Your task is to quote the records from their first line through the line containing "106 284 209]", with nothing added or left out.

----- Available data

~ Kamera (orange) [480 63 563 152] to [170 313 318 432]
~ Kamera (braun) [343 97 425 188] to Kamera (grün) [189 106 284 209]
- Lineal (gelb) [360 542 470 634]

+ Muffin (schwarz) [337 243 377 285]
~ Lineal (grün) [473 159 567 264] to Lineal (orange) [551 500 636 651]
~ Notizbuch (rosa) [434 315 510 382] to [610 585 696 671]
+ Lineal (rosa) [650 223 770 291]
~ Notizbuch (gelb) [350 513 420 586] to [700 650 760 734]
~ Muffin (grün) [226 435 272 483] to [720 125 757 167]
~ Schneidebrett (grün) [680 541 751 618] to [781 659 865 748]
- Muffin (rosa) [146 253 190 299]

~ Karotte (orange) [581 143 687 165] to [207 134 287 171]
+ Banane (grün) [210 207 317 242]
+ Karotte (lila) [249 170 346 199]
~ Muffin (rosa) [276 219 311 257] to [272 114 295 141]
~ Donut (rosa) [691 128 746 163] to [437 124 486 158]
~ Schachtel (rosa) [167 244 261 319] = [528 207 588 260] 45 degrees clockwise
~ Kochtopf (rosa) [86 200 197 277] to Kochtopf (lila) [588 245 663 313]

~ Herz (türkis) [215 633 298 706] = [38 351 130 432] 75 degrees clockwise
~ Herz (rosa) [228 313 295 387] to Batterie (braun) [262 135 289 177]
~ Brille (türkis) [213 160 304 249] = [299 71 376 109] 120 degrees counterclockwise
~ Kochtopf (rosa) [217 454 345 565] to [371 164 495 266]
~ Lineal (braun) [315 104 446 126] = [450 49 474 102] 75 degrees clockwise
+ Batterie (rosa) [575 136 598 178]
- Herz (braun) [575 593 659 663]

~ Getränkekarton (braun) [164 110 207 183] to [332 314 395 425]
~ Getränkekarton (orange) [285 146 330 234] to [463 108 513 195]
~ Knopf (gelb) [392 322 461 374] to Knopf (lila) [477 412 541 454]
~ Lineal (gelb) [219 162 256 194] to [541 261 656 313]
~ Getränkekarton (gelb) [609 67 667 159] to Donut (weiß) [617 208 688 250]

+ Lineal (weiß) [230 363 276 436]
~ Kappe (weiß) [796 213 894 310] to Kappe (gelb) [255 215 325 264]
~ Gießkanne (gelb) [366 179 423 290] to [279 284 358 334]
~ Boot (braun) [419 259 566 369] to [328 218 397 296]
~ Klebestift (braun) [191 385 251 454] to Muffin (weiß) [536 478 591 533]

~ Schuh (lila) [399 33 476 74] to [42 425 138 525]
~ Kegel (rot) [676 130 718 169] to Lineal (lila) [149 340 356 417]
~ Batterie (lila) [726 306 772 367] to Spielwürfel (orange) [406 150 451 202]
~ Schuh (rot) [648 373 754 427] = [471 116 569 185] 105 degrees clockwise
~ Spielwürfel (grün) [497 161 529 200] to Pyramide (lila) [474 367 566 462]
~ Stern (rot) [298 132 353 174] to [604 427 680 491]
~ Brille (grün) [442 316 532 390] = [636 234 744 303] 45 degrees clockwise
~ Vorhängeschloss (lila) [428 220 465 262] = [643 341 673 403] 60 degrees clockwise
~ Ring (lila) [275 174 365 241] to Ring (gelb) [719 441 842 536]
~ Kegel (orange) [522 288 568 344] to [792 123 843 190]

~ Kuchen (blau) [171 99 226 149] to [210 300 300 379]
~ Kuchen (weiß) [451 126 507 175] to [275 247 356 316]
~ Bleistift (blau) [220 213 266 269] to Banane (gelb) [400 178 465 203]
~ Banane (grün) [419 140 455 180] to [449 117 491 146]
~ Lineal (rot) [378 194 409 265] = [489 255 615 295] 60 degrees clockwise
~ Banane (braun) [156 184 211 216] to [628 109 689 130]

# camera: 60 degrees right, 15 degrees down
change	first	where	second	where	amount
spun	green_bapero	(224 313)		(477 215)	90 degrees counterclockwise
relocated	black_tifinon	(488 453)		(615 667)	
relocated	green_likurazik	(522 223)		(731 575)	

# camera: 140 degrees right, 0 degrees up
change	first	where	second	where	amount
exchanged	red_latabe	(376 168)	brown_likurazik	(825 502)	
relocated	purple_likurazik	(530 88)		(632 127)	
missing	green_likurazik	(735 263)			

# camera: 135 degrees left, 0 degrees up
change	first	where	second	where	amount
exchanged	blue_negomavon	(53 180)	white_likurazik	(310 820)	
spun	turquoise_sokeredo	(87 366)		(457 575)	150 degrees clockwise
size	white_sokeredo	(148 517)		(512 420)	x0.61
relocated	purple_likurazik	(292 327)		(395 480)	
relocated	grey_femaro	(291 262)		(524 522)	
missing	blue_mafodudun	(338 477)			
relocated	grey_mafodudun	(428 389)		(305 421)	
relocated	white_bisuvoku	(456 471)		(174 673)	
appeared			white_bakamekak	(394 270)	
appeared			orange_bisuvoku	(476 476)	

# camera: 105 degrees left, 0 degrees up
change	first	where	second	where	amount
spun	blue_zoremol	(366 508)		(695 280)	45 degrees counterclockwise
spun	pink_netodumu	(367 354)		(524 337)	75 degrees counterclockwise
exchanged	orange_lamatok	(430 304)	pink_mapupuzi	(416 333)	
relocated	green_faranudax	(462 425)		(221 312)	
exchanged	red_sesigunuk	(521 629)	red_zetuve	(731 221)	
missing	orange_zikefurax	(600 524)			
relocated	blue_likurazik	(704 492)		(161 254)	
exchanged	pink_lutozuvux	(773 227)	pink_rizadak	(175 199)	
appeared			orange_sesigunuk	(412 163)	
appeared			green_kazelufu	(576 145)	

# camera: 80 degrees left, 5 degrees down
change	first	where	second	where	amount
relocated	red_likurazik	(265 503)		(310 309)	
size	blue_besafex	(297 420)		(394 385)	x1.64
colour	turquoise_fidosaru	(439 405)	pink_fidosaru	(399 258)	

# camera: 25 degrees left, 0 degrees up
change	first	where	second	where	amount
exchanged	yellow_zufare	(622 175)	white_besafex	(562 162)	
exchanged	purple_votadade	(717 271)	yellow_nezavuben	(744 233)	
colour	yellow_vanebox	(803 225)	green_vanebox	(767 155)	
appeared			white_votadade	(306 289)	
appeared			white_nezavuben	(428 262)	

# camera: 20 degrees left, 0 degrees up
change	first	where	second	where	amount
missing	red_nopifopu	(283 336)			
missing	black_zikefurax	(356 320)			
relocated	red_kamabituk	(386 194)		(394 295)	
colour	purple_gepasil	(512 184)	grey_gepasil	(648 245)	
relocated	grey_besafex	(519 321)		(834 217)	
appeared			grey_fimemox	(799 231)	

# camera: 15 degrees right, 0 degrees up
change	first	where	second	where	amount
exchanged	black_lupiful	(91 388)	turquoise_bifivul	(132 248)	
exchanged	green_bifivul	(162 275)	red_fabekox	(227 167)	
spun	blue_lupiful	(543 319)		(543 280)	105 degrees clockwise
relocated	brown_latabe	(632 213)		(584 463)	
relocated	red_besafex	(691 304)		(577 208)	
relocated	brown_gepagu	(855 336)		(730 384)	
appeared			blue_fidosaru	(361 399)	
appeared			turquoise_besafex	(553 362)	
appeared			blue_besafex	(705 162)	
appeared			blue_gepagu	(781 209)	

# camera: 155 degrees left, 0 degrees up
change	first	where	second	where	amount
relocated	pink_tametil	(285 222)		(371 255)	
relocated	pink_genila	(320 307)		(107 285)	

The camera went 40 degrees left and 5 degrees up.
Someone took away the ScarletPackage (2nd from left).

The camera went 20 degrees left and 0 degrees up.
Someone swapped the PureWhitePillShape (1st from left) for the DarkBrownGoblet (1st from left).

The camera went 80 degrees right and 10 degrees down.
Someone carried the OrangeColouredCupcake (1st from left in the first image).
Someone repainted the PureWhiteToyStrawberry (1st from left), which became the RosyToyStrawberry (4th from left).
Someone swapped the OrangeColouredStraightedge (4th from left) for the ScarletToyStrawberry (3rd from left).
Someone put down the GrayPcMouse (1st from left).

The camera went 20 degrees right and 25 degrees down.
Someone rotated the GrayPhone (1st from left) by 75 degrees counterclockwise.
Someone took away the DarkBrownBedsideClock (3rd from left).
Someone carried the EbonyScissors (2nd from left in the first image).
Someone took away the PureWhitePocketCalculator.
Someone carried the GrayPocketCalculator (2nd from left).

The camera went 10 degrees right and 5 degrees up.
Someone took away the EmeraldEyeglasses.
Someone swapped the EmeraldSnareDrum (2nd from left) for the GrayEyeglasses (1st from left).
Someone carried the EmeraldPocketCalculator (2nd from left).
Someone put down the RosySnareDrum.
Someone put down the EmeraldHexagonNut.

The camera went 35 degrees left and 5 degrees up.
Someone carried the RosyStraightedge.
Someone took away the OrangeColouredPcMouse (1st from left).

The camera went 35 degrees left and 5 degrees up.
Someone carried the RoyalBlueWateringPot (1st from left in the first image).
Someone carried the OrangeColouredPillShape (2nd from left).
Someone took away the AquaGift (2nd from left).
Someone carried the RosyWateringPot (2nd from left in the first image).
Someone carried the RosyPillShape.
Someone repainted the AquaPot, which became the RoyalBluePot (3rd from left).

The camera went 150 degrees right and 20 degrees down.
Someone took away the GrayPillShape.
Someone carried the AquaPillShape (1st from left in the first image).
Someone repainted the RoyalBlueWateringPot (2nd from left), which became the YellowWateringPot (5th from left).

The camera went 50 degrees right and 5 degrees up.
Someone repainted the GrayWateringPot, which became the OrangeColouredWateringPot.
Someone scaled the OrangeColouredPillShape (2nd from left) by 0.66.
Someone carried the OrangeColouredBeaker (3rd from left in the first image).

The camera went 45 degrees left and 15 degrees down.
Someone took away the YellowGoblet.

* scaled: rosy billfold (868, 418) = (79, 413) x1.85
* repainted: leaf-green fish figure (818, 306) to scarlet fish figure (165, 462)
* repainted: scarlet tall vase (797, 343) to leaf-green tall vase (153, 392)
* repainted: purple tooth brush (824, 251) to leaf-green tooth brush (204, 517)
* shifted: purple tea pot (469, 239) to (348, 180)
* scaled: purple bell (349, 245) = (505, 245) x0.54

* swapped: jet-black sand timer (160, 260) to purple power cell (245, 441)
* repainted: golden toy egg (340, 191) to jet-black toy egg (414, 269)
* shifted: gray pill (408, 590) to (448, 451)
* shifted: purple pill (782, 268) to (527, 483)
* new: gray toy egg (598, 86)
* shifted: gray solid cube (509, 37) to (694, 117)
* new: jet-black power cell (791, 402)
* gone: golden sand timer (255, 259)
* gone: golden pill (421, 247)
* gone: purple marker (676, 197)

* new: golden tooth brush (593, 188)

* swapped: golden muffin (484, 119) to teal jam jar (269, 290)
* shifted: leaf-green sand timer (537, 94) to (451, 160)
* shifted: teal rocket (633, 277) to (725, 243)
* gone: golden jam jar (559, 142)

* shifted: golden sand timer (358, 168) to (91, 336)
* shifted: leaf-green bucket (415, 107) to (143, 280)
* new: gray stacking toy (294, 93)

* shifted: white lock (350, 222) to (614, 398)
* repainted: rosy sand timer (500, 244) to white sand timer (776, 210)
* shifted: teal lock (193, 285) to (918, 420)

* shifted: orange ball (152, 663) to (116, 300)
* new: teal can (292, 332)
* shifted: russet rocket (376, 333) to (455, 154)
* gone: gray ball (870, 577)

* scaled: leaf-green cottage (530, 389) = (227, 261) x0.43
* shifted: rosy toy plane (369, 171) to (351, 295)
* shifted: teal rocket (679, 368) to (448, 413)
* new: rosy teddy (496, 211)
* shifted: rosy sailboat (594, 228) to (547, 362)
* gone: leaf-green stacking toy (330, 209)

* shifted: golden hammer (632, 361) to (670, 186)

----------

*Solution to the exercise:*
~ Kamera (orange) [480 63 563 152] to [170 313 318 432]
~ Kamera (braun) [343 97 425 188] to Kamera (grün) [189 106 284 209]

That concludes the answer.